* **Requirement**:
Set out exactly every line of the entries below, starting at the line that holds "orange brick E11" and stopping after the line that holds "orange brick M4:M6".

* **Provided information**:

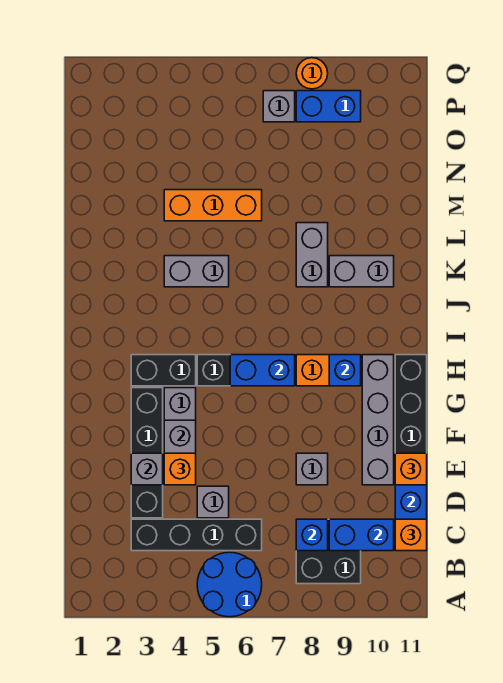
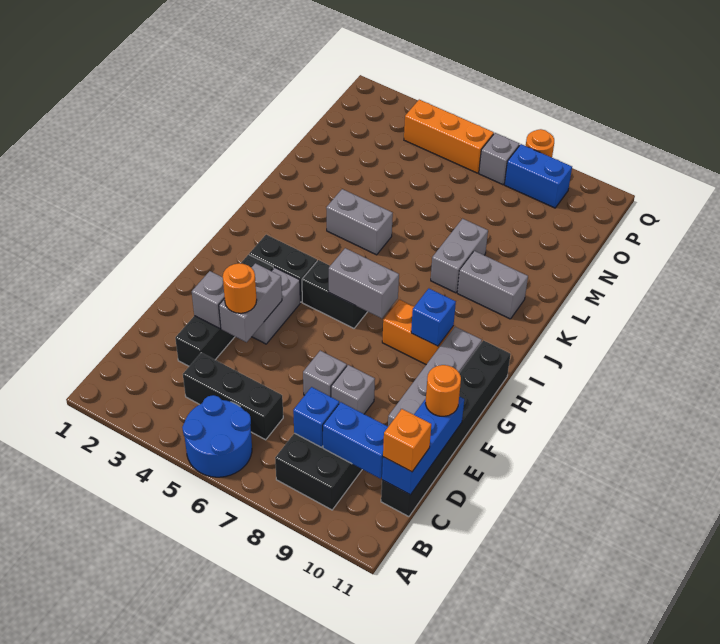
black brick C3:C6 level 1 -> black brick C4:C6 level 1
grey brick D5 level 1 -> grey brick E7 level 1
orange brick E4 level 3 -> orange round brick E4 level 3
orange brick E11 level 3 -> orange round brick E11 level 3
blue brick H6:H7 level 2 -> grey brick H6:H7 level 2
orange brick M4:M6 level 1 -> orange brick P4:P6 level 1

==

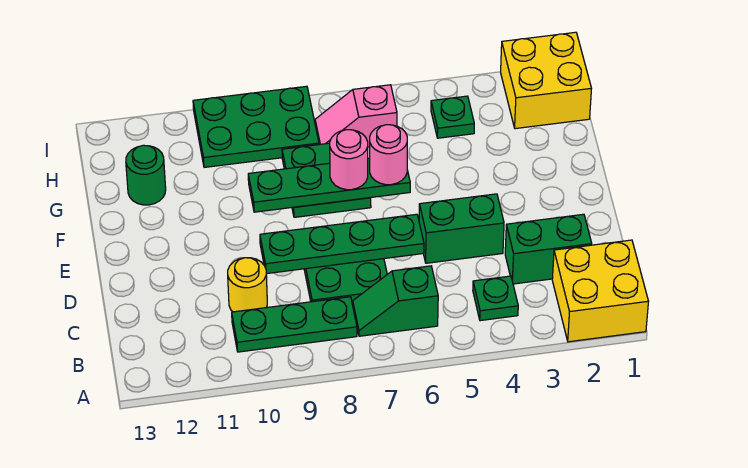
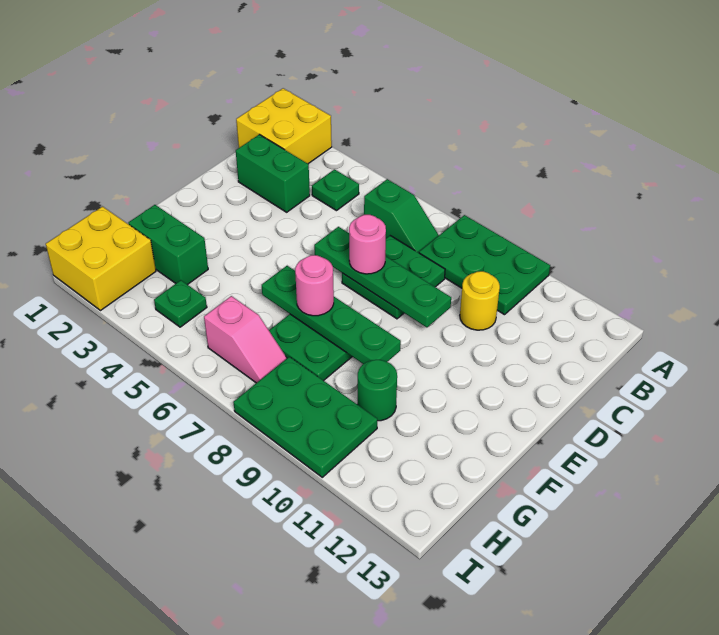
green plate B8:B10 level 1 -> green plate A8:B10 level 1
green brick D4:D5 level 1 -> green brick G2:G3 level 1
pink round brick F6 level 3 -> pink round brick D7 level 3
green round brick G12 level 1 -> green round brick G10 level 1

* **Task solution**:
orange brick E11 level 3 -> orange round brick E11 level 3
blue brick H6:H7 level 2 -> grey brick H6:H7 level 2
orange brick M4:M6 level 1 -> orange brick P4:P6 level 1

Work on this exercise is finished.